Before-and-after scene images:
--- START ---

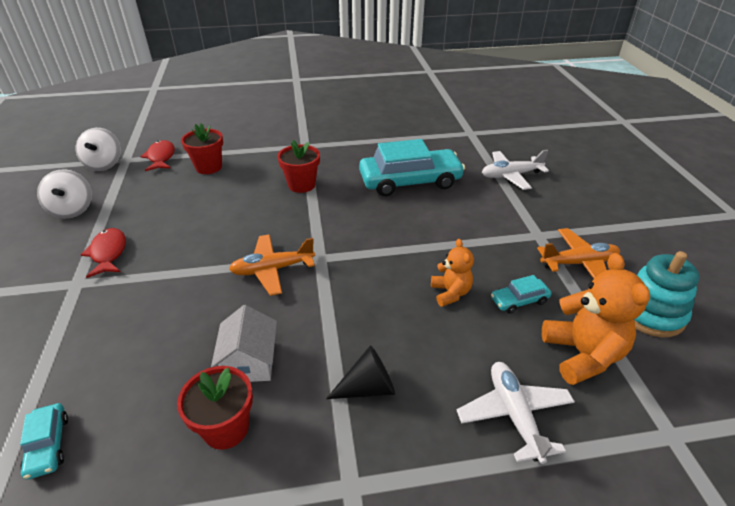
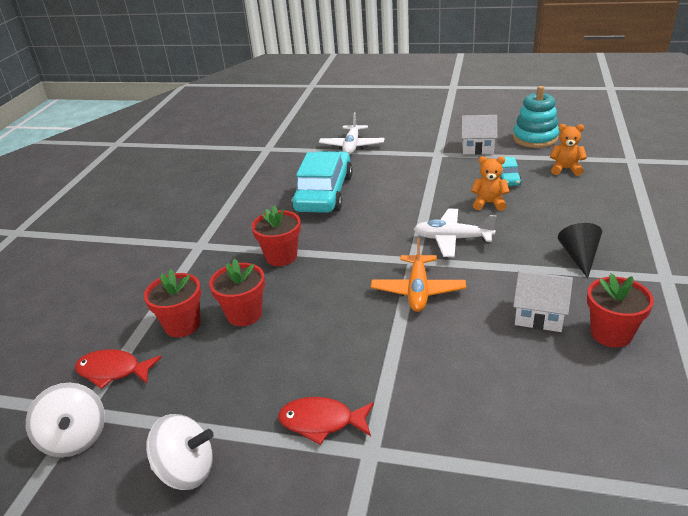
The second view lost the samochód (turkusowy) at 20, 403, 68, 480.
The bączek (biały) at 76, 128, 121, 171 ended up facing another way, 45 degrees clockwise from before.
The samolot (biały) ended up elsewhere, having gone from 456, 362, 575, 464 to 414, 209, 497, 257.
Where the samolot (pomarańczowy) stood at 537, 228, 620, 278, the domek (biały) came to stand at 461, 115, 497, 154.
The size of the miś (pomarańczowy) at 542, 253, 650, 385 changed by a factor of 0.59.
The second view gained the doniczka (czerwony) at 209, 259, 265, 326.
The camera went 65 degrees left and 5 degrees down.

--- END ---

--- What to produce ---
Although the records contain pictures, restate them word for word with those pictures left out.

--- Reply to the exercise ---
The second view lost the samochód (turkusowy) at 20, 403, 68, 480.
The bączek (biały) at 76, 128, 121, 171 ended up facing another way, 45 degrees clockwise from before.
The samolot (biały) ended up elsewhere, having gone from 456, 362, 575, 464 to 414, 209, 497, 257.
Where the samolot (pomarańczowy) stood at 537, 228, 620, 278, the domek (biały) came to stand at 461, 115, 497, 154.
The size of the miś (pomarańczowy) at 542, 253, 650, 385 changed by a factor of 0.59.
The second view gained the doniczka (czerwony) at 209, 259, 265, 326.
The camera went 65 degrees left and 5 degrees down.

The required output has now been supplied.